■ Task to complete ■
The records should be written out in full, with nothing altered.

■ Source records ■
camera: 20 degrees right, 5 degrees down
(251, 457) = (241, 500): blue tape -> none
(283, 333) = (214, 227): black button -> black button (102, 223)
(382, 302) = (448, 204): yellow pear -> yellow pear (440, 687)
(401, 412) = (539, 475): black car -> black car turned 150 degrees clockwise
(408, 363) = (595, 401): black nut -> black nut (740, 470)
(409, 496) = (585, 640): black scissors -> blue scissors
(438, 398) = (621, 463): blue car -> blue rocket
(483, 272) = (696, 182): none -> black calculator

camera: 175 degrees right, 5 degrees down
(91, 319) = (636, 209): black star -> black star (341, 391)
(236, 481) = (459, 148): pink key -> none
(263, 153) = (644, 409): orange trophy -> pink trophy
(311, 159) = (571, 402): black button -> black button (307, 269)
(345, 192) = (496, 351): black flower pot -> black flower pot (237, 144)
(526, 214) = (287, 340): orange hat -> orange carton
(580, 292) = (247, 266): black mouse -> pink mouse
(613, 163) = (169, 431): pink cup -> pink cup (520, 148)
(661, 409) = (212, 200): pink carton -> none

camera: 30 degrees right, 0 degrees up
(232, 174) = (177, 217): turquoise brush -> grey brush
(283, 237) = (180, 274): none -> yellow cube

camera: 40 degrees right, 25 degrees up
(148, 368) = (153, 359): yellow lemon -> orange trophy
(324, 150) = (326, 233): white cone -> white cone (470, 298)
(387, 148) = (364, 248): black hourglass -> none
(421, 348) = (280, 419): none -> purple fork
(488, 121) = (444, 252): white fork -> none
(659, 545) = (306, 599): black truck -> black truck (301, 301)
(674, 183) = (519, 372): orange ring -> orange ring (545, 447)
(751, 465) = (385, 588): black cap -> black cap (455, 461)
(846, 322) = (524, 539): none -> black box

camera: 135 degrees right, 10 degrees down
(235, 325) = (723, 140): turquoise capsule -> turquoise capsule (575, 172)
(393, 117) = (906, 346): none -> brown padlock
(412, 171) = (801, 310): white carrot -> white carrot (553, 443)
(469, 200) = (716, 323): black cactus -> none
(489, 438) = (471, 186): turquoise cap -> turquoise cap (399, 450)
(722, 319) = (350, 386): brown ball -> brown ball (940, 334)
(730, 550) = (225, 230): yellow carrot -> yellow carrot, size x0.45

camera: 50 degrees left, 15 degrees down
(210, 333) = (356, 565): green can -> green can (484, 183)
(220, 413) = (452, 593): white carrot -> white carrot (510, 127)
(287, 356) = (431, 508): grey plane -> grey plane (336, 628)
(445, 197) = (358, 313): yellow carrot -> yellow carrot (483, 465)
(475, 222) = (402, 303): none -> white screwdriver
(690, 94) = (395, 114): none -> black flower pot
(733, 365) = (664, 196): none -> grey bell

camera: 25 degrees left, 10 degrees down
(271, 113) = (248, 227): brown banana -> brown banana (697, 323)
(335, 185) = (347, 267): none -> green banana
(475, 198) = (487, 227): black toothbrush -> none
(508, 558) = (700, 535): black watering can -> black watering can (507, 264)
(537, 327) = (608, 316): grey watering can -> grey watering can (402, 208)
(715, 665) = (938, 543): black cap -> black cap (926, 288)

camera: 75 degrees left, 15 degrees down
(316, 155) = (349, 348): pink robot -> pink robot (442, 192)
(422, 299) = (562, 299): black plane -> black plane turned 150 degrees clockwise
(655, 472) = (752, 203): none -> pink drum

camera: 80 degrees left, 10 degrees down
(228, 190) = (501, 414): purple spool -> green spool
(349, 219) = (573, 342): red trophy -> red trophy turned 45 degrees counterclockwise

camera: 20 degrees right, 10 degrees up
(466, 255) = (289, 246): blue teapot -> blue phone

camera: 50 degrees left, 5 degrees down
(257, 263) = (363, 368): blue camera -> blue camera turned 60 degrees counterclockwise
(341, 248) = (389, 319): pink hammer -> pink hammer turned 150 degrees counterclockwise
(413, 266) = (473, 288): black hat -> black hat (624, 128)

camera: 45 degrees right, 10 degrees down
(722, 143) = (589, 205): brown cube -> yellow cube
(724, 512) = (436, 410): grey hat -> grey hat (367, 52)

■ Expected answer ■
camera: 20 degrees right, 5 degrees down
(251, 457) = (241, 500): blue tape -> none
(283, 333) = (214, 227): black button -> black button (102, 223)
(382, 302) = (448, 204): yellow pear -> yellow pear (440, 687)
(401, 412) = (539, 475): black car -> black car turned 150 degrees clockwise
(408, 363) = (595, 401): black nut -> black nut (740, 470)
(409, 496) = (585, 640): black scissors -> blue scissors
(438, 398) = (621, 463): blue car -> blue rocket
(483, 272) = (696, 182): none -> black calculator

camera: 175 degrees right, 5 degrees down
(91, 319) = (636, 209): black star -> black star (341, 391)
(236, 481) = (459, 148): pink key -> none
(263, 153) = (644, 409): orange trophy -> pink trophy
(311, 159) = (571, 402): black button -> black button (307, 269)
(345, 192) = (496, 351): black flower pot -> black flower pot (237, 144)
(526, 214) = (287, 340): orange hat -> orange carton
(580, 292) = (247, 266): black mouse -> pink mouse
(613, 163) = (169, 431): pink cup -> pink cup (520, 148)
(661, 409) = (212, 200): pink carton -> none

camera: 30 degrees right, 0 degrees up
(232, 174) = (177, 217): turquoise brush -> grey brush
(283, 237) = (180, 274): none -> yellow cube

camera: 40 degrees right, 25 degrees up
(148, 368) = (153, 359): yellow lemon -> orange trophy
(324, 150) = (326, 233): white cone -> white cone (470, 298)
(387, 148) = (364, 248): black hourglass -> none
(421, 348) = (280, 419): none -> purple fork
(488, 121) = (444, 252): white fork -> none
(659, 545) = (306, 599): black truck -> black truck (301, 301)
(674, 183) = (519, 372): orange ring -> orange ring (545, 447)
(751, 465) = (385, 588): black cap -> black cap (455, 461)
(846, 322) = (524, 539): none -> black box

camera: 135 degrees right, 10 degrees down
(235, 325) = (723, 140): turquoise capsule -> turquoise capsule (575, 172)
(393, 117) = (906, 346): none -> brown padlock
(412, 171) = (801, 310): white carrot -> white carrot (553, 443)
(469, 200) = (716, 323): black cactus -> none
(489, 438) = (471, 186): turquoise cap -> turquoise cap (399, 450)
(722, 319) = (350, 386): brown ball -> brown ball (940, 334)
(730, 550) = (225, 230): yellow carrot -> yellow carrot, size x0.45

camera: 50 degrees left, 15 degrees down
(210, 333) = (356, 565): green can -> green can (484, 183)
(220, 413) = (452, 593): white carrot -> white carrot (510, 127)
(287, 356) = (431, 508): grey plane -> grey plane (336, 628)
(445, 197) = (358, 313): yellow carrot -> yellow carrot (483, 465)
(475, 222) = (402, 303): none -> white screwdriver
(690, 94) = (395, 114): none -> black flower pot
(733, 365) = (664, 196): none -> grey bell

camera: 25 degrees left, 10 degrees down
(271, 113) = (248, 227): brown banana -> brown banana (697, 323)
(335, 185) = (347, 267): none -> green banana
(475, 198) = (487, 227): black toothbrush -> none
(508, 558) = (700, 535): black watering can -> black watering can (507, 264)
(537, 327) = (608, 316): grey watering can -> grey watering can (402, 208)
(715, 665) = (938, 543): black cap -> black cap (926, 288)

camera: 75 degrees left, 15 degrees down
(316, 155) = (349, 348): pink robot -> pink robot (442, 192)
(422, 299) = (562, 299): black plane -> black plane turned 150 degrees clockwise
(655, 472) = (752, 203): none -> pink drum

camera: 80 degrees left, 10 degrees down
(228, 190) = (501, 414): purple spool -> green spool
(349, 219) = (573, 342): red trophy -> red trophy turned 45 degrees counterclockwise

camera: 20 degrees right, 10 degrees up
(466, 255) = (289, 246): blue teapot -> blue phone

camera: 50 degrees left, 5 degrees down
(257, 263) = (363, 368): blue camera -> blue camera turned 60 degrees counterclockwise
(341, 248) = (389, 319): pink hammer -> pink hammer turned 150 degrees counterclockwise
(413, 266) = (473, 288): black hat -> black hat (624, 128)

camera: 45 degrees right, 10 degrees down
(722, 143) = (589, 205): brown cube -> yellow cube
(724, 512) = (436, 410): grey hat -> grey hat (367, 52)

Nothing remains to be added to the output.